[Exercise data Boundary: Start]

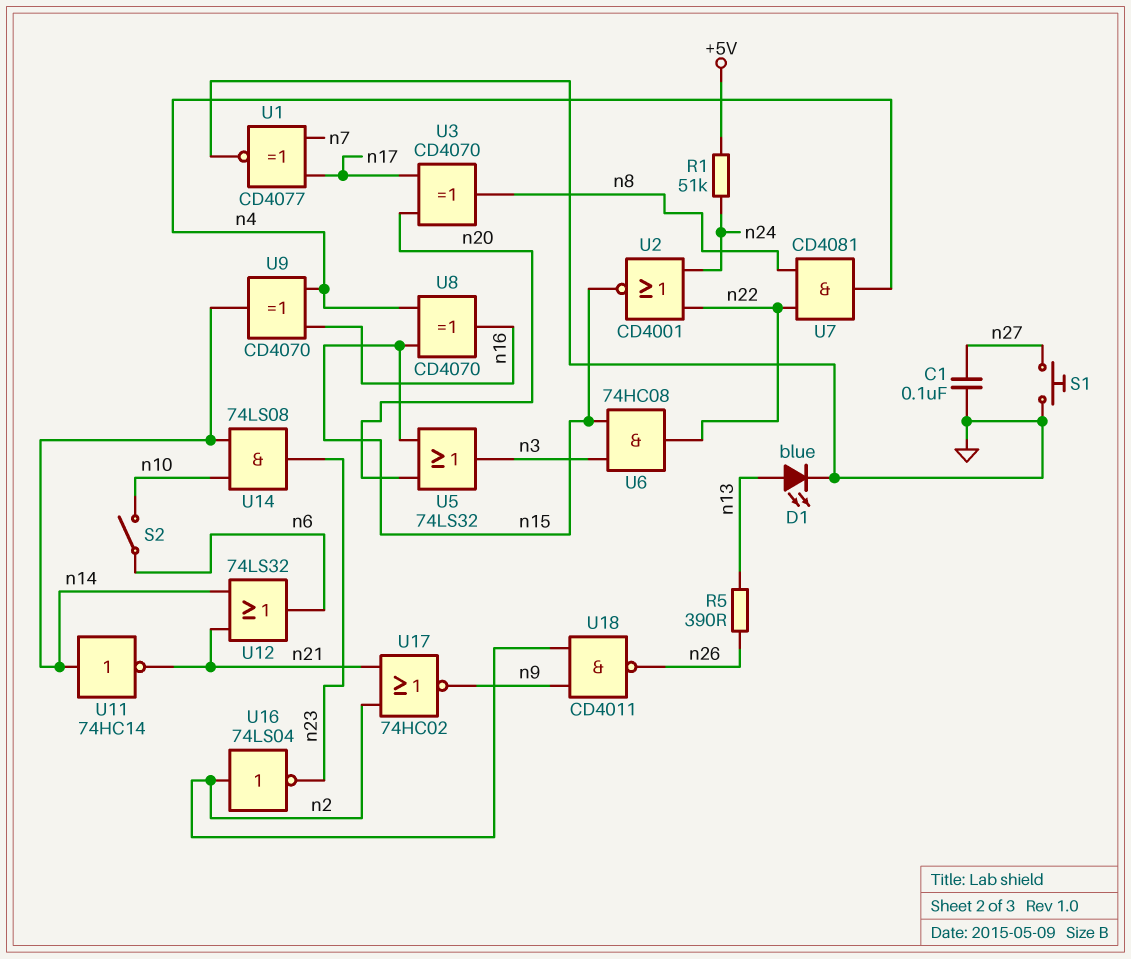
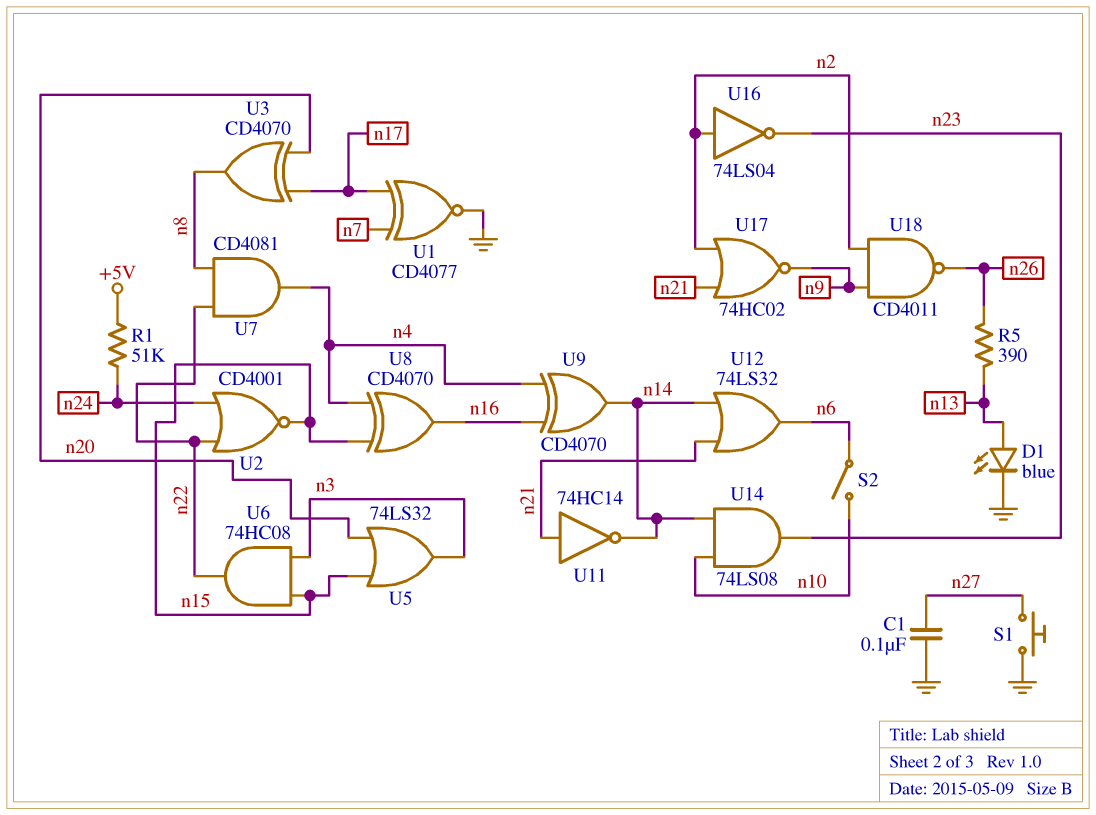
U11: NOT 74HC14 (in n14, out n21) -> NOT 74HC14 (in n21, out n14)

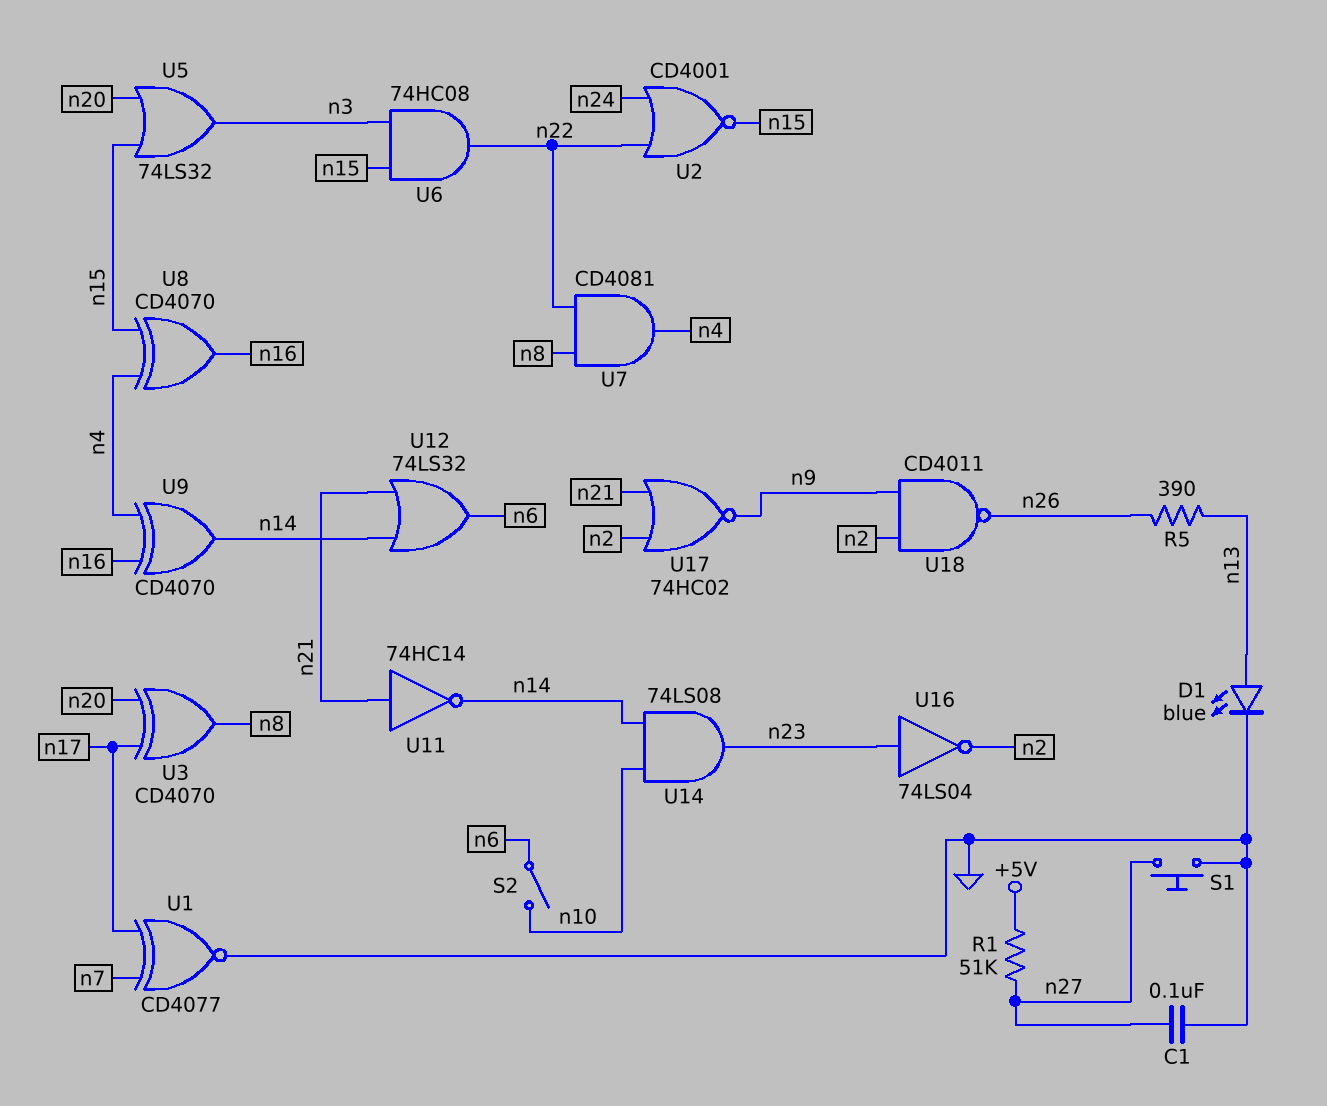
R1: 51k (+5V, n24) -> 51k (+5V, n27)
U16: NOT 74LS04 (in n2, out n23) -> NOT 74LS04 (in n23, out n2)

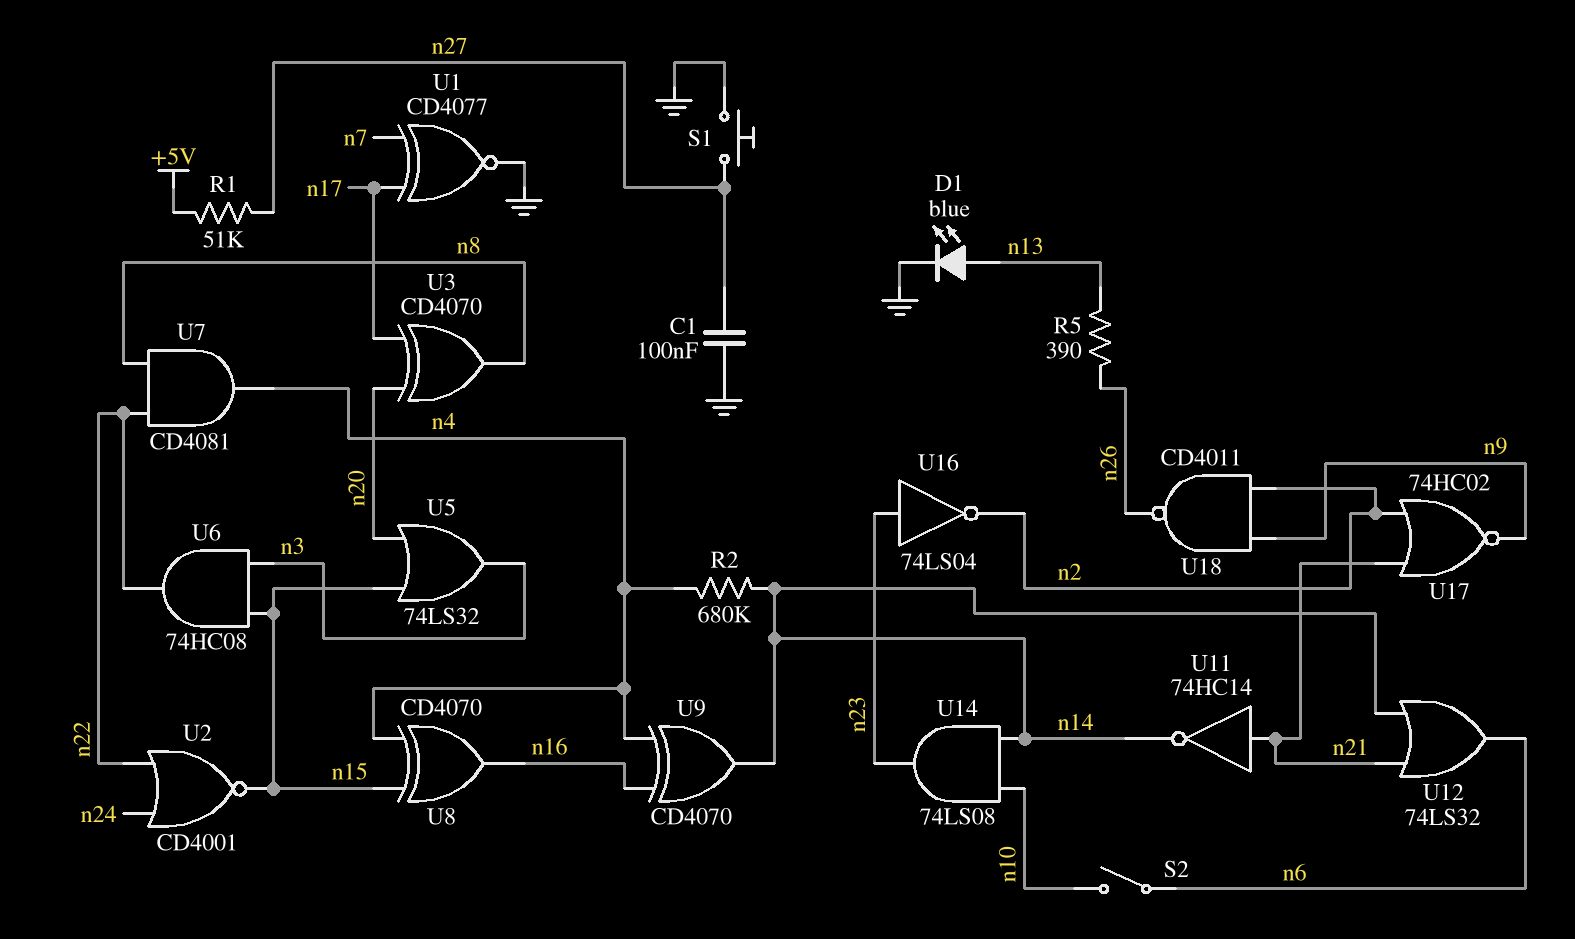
R2: none -> 680k (n4, n14)

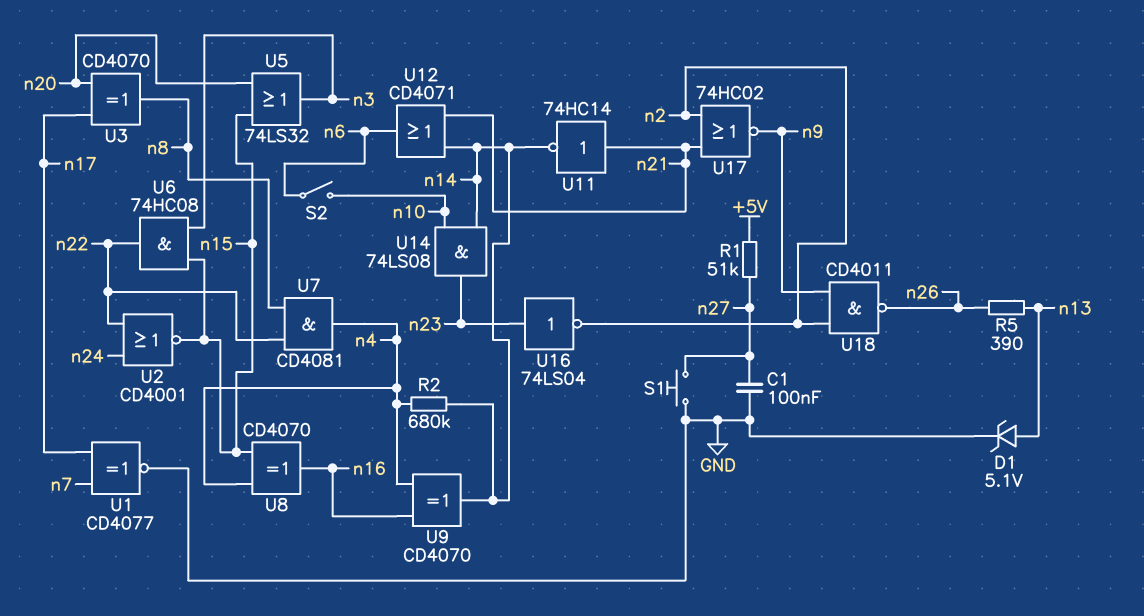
D1: LED blue (A n13, K GND) -> zener 5.1V (A n13, K GND)
U12: OR 74LS32 (in n14, in n21, out n6) -> OR CD4071 (in n14, in n21, out n6)

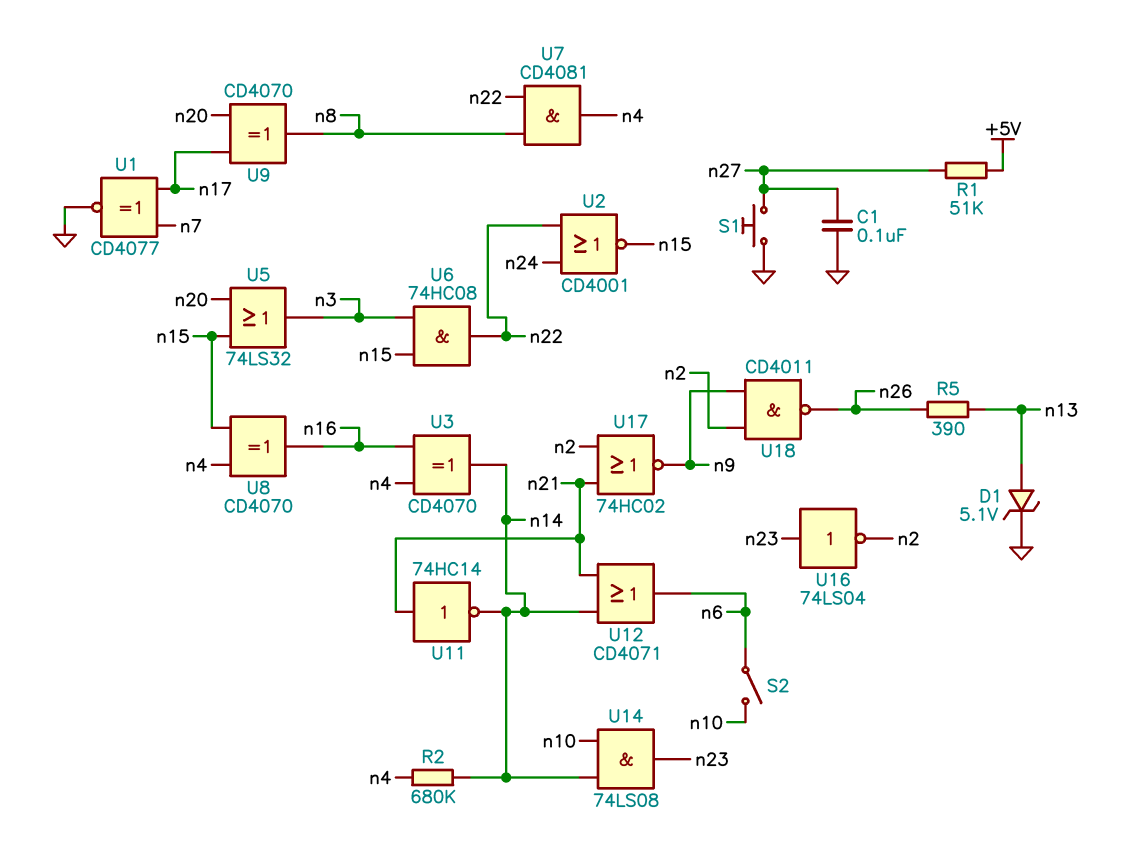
U3: XOR CD4070 (in n17, in n20, out n8) -> XOR CD4070 (in n4, in n16, out n14)
U9: XOR CD4070 (in n4, in n16, out n14) -> XOR CD4070 (in n17, in n20, out n8)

[Exercise data Boundary: End]

### What is required
Exactly as they stand, set down all of the entries above, minus every picture.

### Final answer
U11: NOT 74HC14 (in n14, out n21) -> NOT 74HC14 (in n21, out n14)

R1: 51k (+5V, n24) -> 51k (+5V, n27)
U16: NOT 74LS04 (in n2, out n23) -> NOT 74LS04 (in n23, out n2)

R2: none -> 680k (n4, n14)

D1: LED blue (A n13, K GND) -> zener 5.1V (A n13, K GND)
U12: OR 74LS32 (in n14, in n21, out n6) -> OR CD4071 (in n14, in n21, out n6)

U3: XOR CD4070 (in n17, in n20, out n8) -> XOR CD4070 (in n4, in n16, out n14)
U9: XOR CD4070 (in n4, in n16, out n14) -> XOR CD4070 (in n17, in n20, out n8)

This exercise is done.